*** Records shown Section Begins ***

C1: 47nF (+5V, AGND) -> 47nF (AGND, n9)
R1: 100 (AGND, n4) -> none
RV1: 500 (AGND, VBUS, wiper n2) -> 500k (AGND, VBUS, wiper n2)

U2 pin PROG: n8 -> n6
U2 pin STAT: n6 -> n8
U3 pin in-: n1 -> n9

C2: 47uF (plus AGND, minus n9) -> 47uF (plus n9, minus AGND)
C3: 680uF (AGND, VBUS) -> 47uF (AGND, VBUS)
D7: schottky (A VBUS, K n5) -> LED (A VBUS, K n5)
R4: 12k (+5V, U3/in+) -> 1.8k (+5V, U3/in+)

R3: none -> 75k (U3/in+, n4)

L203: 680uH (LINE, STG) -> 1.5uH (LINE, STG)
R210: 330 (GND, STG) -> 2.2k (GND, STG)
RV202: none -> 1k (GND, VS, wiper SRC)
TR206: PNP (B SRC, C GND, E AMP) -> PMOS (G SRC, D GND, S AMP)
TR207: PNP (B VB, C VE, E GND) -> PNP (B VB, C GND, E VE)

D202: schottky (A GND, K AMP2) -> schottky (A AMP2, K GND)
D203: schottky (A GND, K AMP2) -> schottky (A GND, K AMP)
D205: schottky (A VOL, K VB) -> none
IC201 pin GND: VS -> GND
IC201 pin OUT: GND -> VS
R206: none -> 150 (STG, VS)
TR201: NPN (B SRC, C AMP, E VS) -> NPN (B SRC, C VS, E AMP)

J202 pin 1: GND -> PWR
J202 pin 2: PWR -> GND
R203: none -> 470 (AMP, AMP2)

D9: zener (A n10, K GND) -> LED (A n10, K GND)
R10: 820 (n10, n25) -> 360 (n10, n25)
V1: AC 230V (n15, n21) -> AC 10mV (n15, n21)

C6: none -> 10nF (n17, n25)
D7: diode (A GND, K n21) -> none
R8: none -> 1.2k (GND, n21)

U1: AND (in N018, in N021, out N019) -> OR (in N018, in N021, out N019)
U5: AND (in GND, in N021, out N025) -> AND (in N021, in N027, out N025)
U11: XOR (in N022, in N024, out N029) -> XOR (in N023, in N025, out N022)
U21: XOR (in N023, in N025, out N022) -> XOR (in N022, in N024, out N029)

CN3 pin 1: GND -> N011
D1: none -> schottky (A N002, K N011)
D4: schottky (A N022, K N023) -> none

*** Records shown Section Ends ***

Look through the entries above; copy each line where the string "AGND" appears.

C1: 47nF (+5V, AGND) -> 47nF (AGND, n9)
R1: 100 (AGND, n4) -> none
RV1: 500 (AGND, VBUS, wiper n2) -> 500k (AGND, VBUS, wiper n2)
C2: 47uF (plus AGND, minus n9) -> 47uF (plus n9, minus AGND)
C3: 680uF (AGND, VBUS) -> 47uF (AGND, VBUS)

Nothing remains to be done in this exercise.